Start of Block

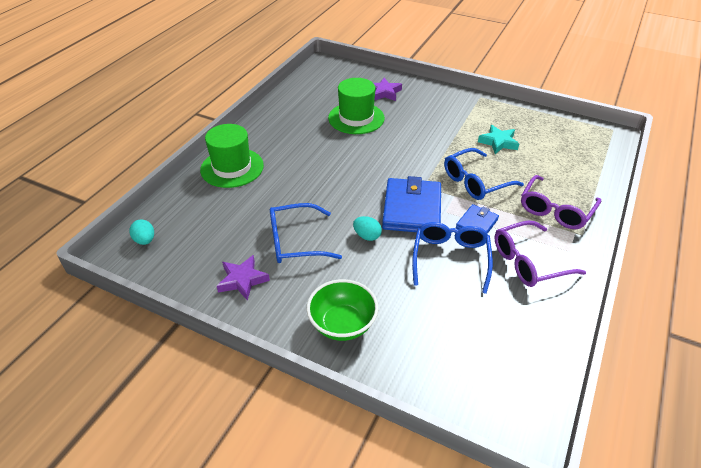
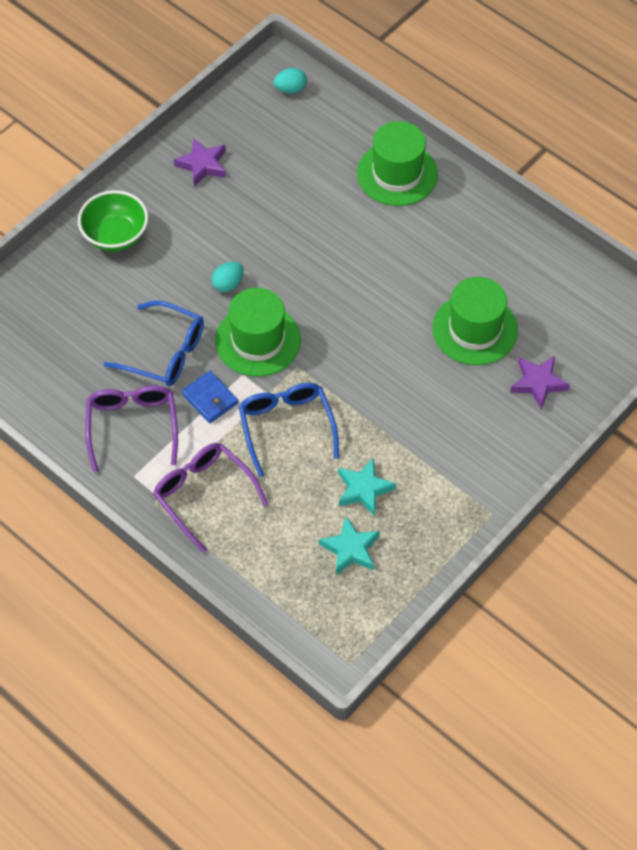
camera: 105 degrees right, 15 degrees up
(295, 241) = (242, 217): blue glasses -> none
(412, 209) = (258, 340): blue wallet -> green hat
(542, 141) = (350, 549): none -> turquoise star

End of Block

● **Directions**
Whenever a line in the listing above includes the word "blue", return that line.

● **Task response**
(295, 241) = (242, 217): blue glasses -> none
(412, 209) = (258, 340): blue wallet -> green hat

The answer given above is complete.